The records that follow are to be transcribed in full, leaving out each picture.

Supplied records>
= Beginning of Section =
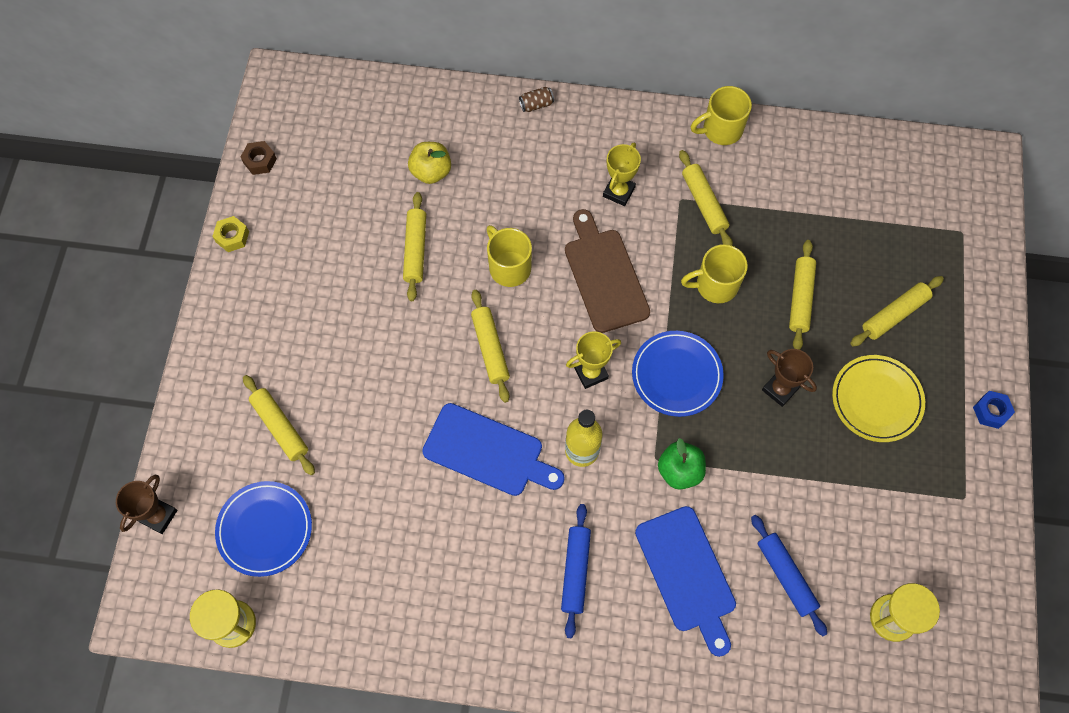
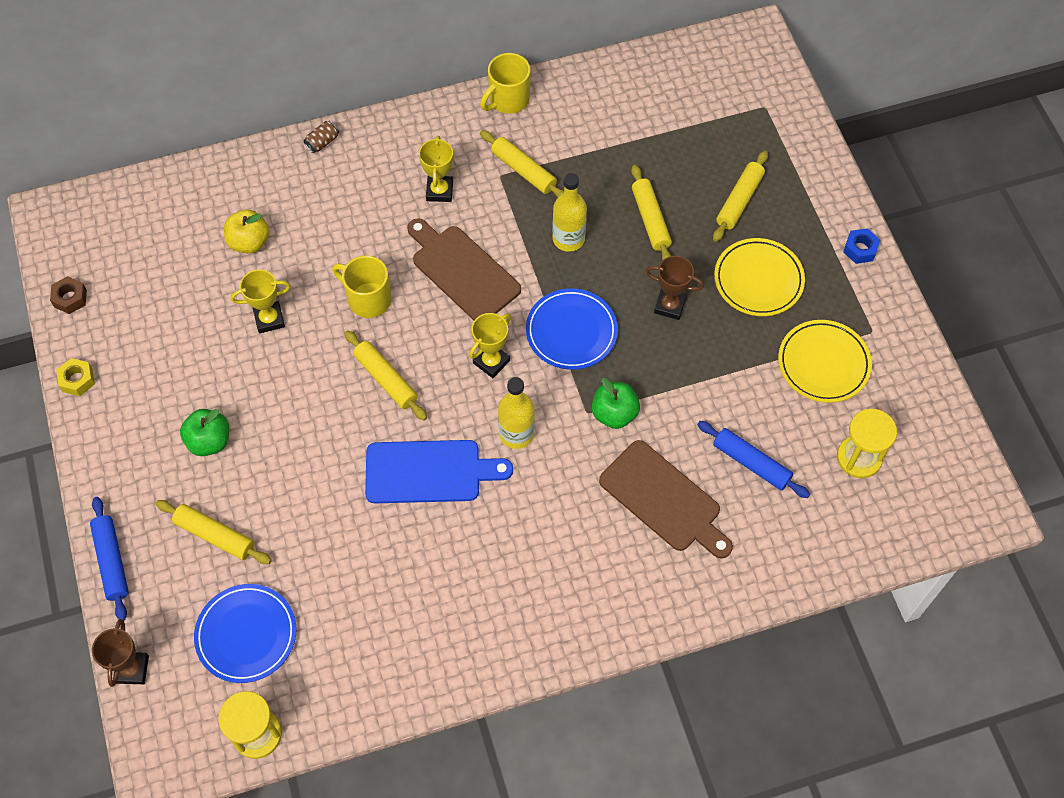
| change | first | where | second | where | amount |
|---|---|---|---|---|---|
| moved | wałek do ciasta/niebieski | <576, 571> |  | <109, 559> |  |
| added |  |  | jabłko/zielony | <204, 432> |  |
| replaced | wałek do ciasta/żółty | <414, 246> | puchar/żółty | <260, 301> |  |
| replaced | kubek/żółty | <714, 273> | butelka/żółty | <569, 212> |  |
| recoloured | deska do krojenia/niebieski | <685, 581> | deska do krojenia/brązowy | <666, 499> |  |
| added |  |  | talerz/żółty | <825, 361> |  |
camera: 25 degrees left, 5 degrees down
= End of Section =
Response>
| change | first | where | second | where | amount |
|---|---|---|---|---|---|
| moved | wałek do ciasta/niebieski | <576, 571> |  | <109, 559> |  |
| added |  |  | jabłko/zielony | <204, 432> |  |
| replaced | wałek do ciasta/żółty | <414, 246> | puchar/żółty | <260, 301> |  |
| replaced | kubek/żółty | <714, 273> | butelka/żółty | <569, 212> |  |
| recoloured | deska do krojenia/niebieski | <685, 581> | deska do krojenia/brązowy | <666, 499> |  |
| added |  |  | talerz/żółty | <825, 361> |  |
camera: 25 degrees left, 5 degrees down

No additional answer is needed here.